▶ [Exercise goal]: Return each line of the listing exactly, though without its images.
Dataset section Block Start
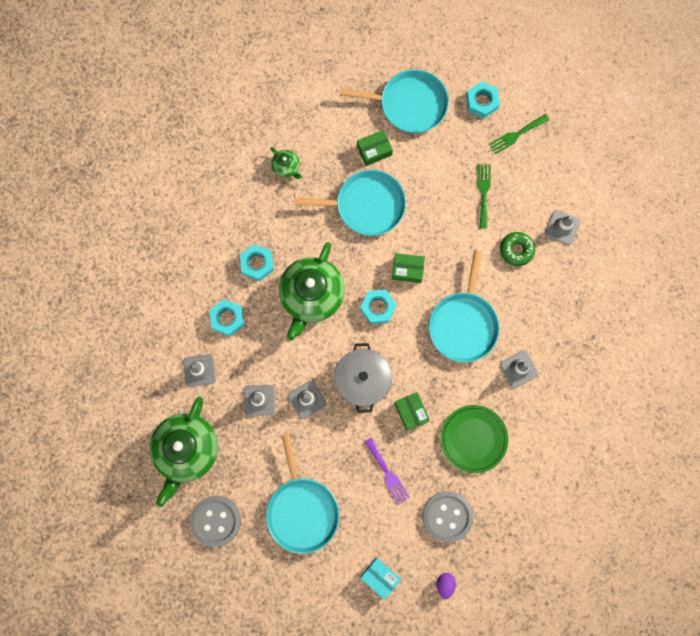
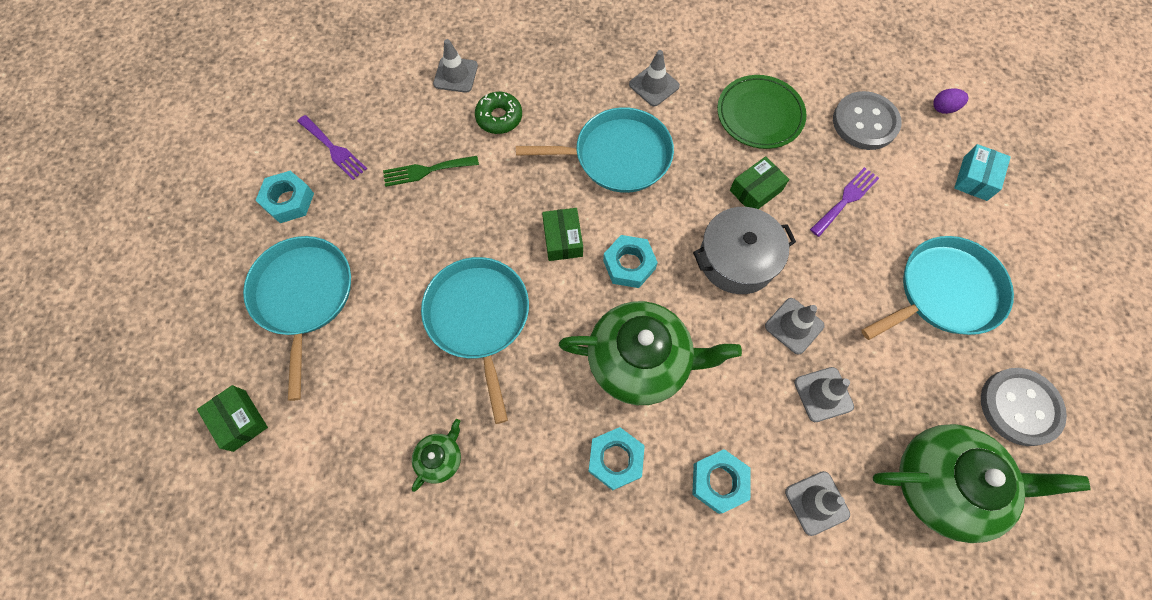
camera: 105 degrees left, 10 degrees down
(374, 150) = (388, 328): green box -> green box (239, 420)
(516, 135) = (334, 149): green fork -> purple fork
Dataset section Block End
▶ [Task result]:
camera: 105 degrees left, 10 degrees down
(374, 150) = (388, 328): green box -> green box (239, 420)
(516, 135) = (334, 149): green fork -> purple fork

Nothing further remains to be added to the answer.